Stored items
____

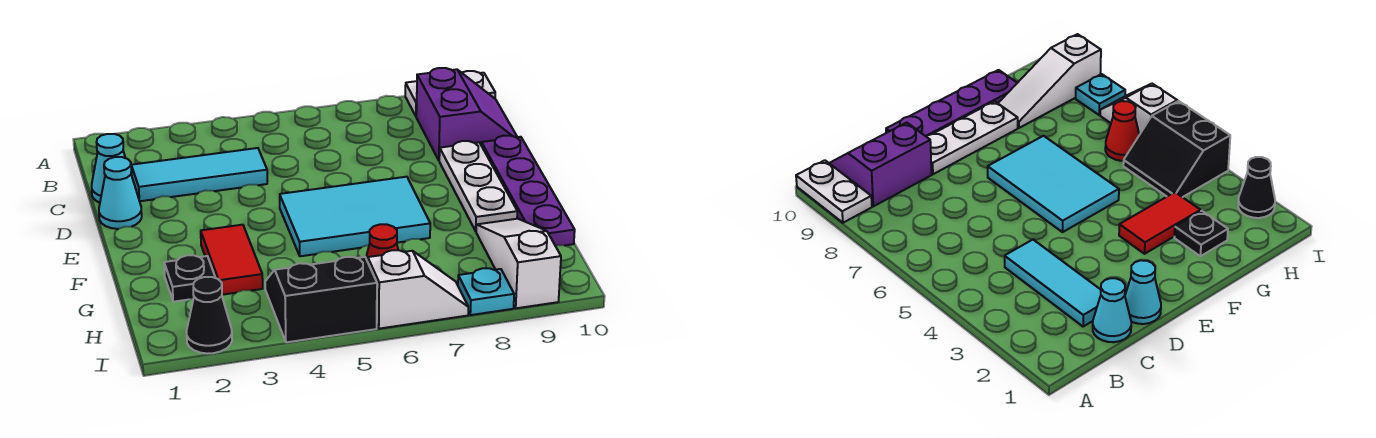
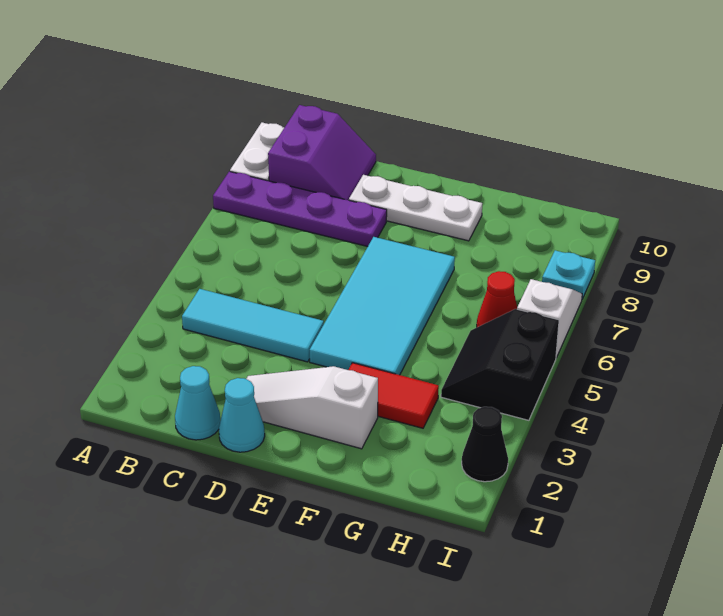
purple slope B9:C10 level 1 top 9 -> purple slope B9:C10 level 1 top B
cyan tile C2:C4 level 1 -> cyan tile B4:D4 level 1
purple plate D10:G10 level 1 -> purple plate A8:D8 level 1
cyan tile E5:F7 level 1 -> cyan tile E4:F7 level 1
black plate G2 level 1 -> none
white slope G9:I9 level 1 top I -> white slope D2:F2 level 1 top F

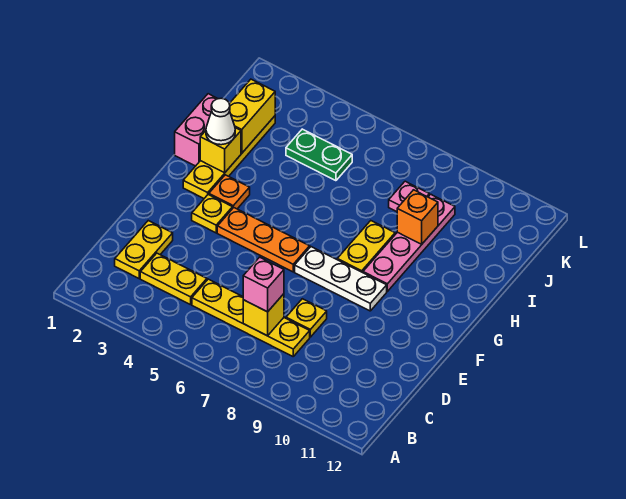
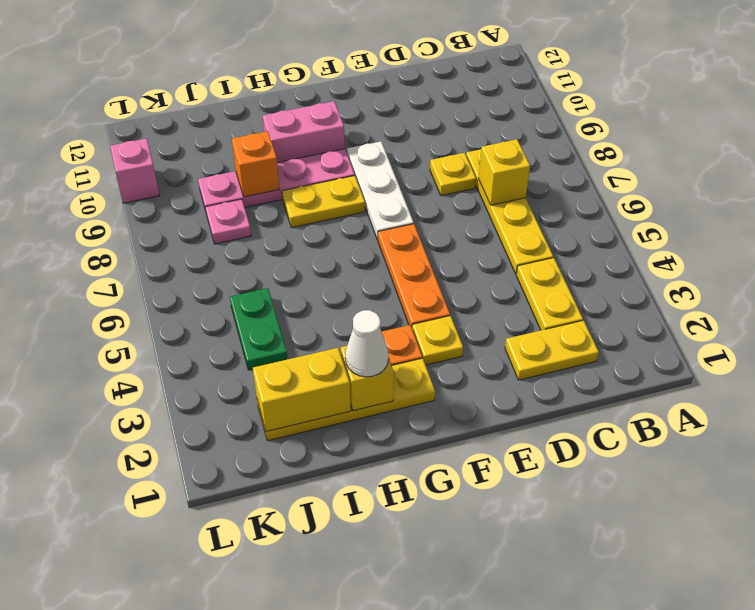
pink brick C7 level 3 -> pink brick L10 level 1
pink brick H1:I1 level 1 -> pink brick G10:H10 level 1

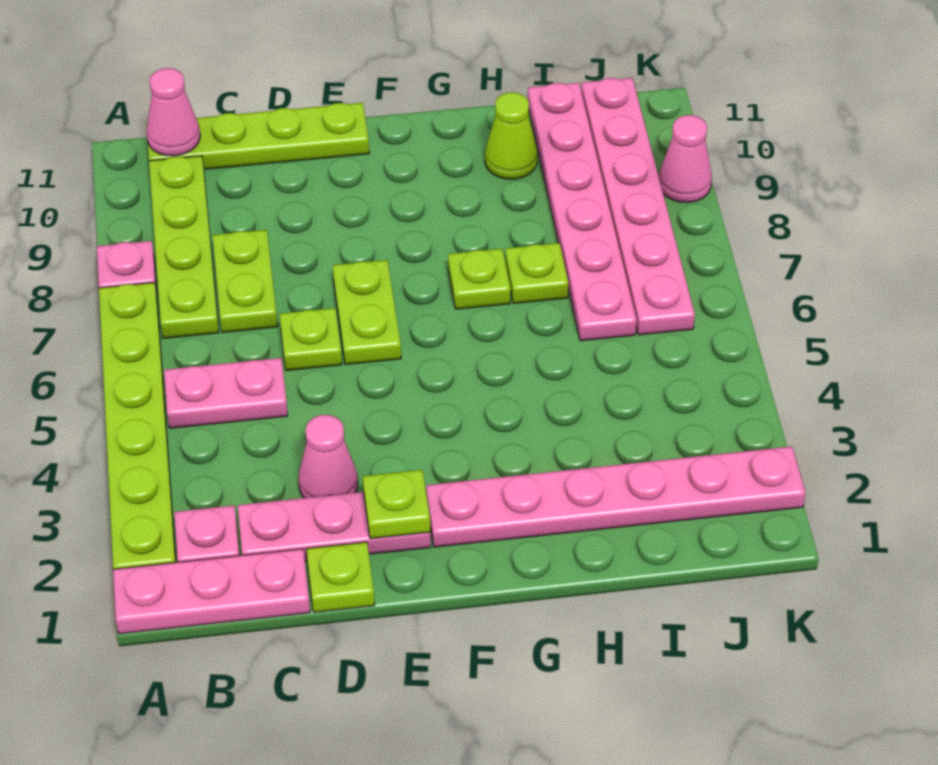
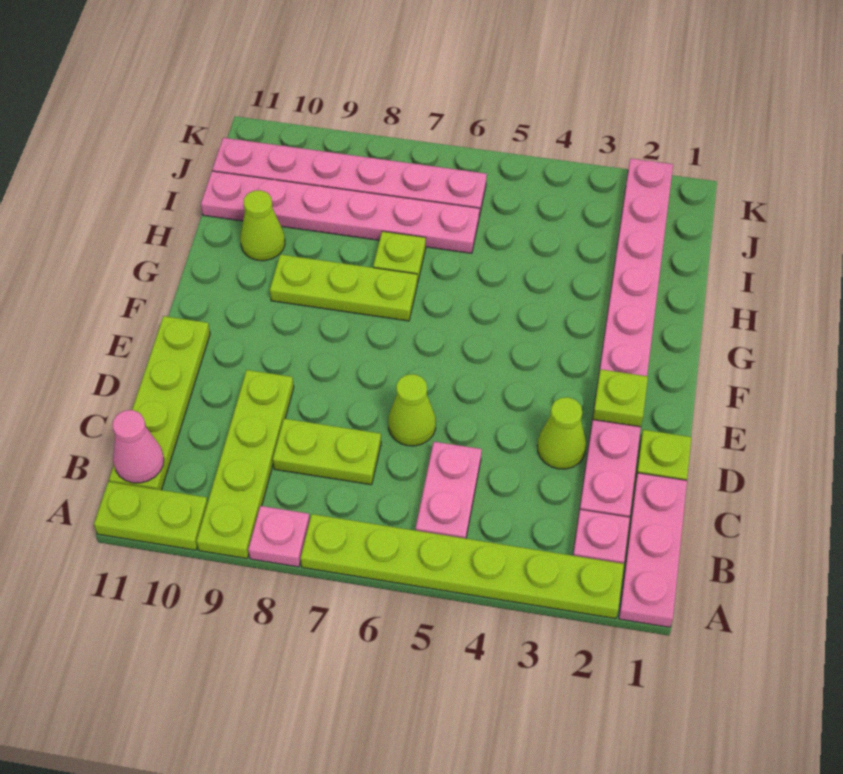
lime plate B7:B10 level 1 -> lime plate A9:D9 level 1
pink cone D3 level 1 -> lime cone D3 level 1
lime plate D6 level 1 -> lime cone D6 level 1
lime plate E6:E7 level 1 -> lime plate A10:A11 level 1
lime plate G7 level 1 -> lime plate G7:G9 level 1
pink cone K9 level 1 -> none

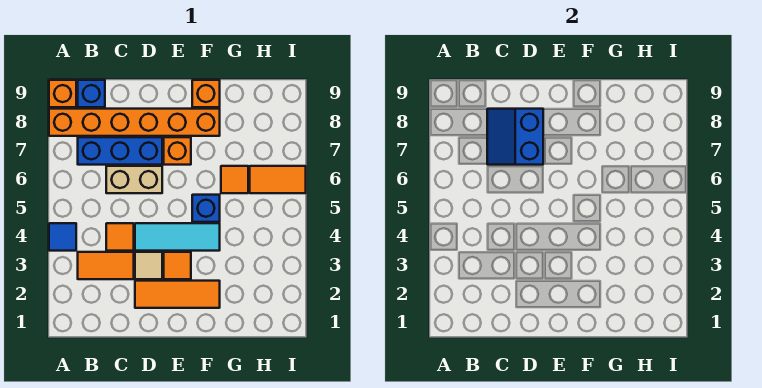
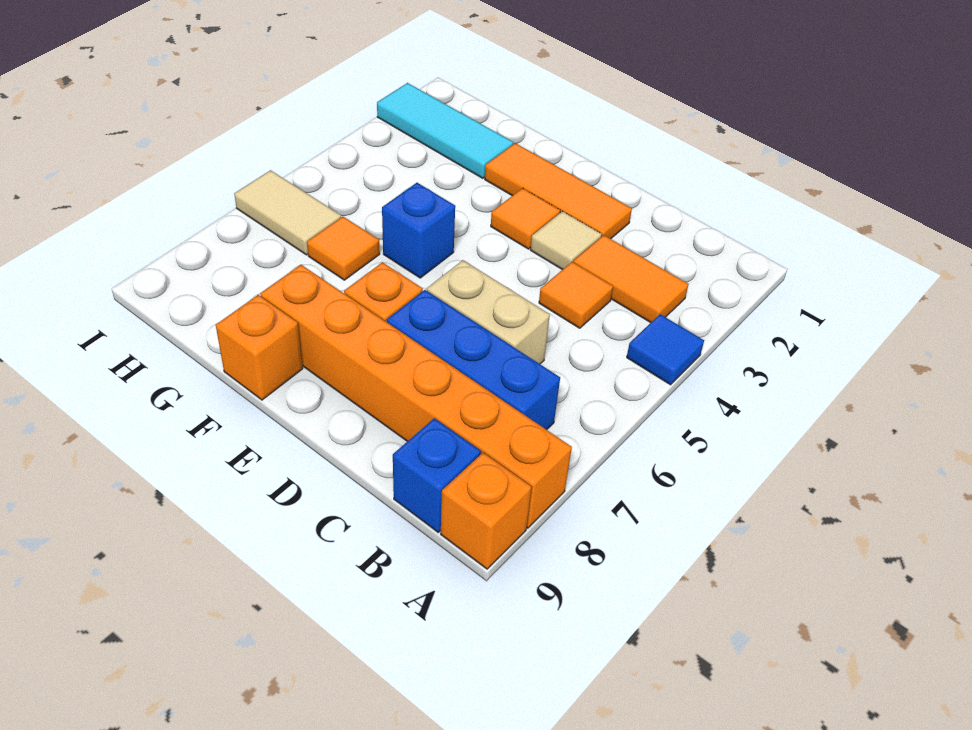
blue slope C7:D8 level 2 top D -> none
cyan tile D4:F4 level 1 -> cyan tile G2:I2 level 1
orange tile H6:I6 level 1 -> tan tile H6:I6 level 1

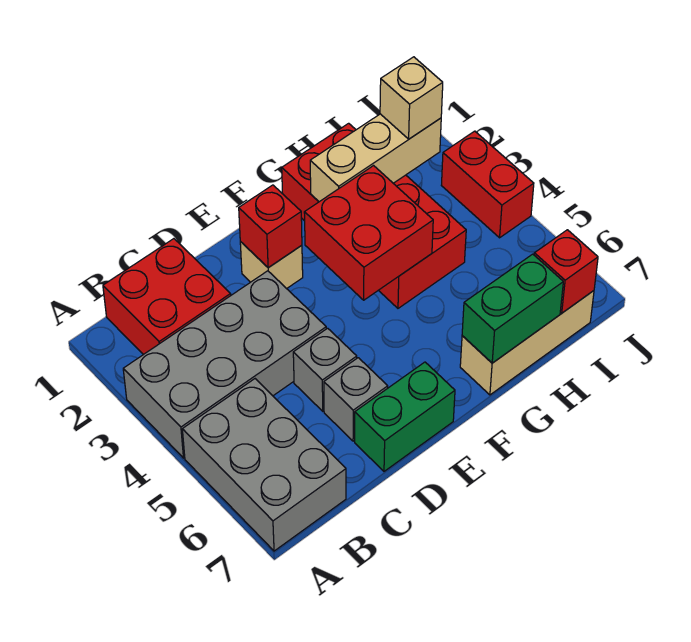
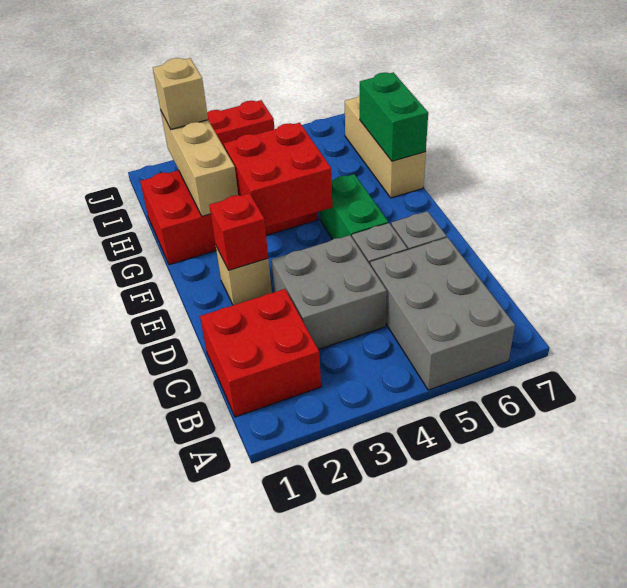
grey brick A3:D4 level 1 -> grey brick C3:D4 level 1
grey brick A5:B7 level 1 -> grey brick A5:C6 level 1
green brick D7:E7 level 1 -> green brick E5:F5 level 1
red brick I7 level 2 -> none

____

Out of the records above, pull each line containing the word "lime".

lime plate B7:B10 level 1 -> lime plate A9:D9 level 1
pink cone D3 level 1 -> lime cone D3 level 1
lime plate D6 level 1 -> lime cone D6 level 1
lime plate E6:E7 level 1 -> lime plate A10:A11 level 1
lime plate G7 level 1 -> lime plate G7:G9 level 1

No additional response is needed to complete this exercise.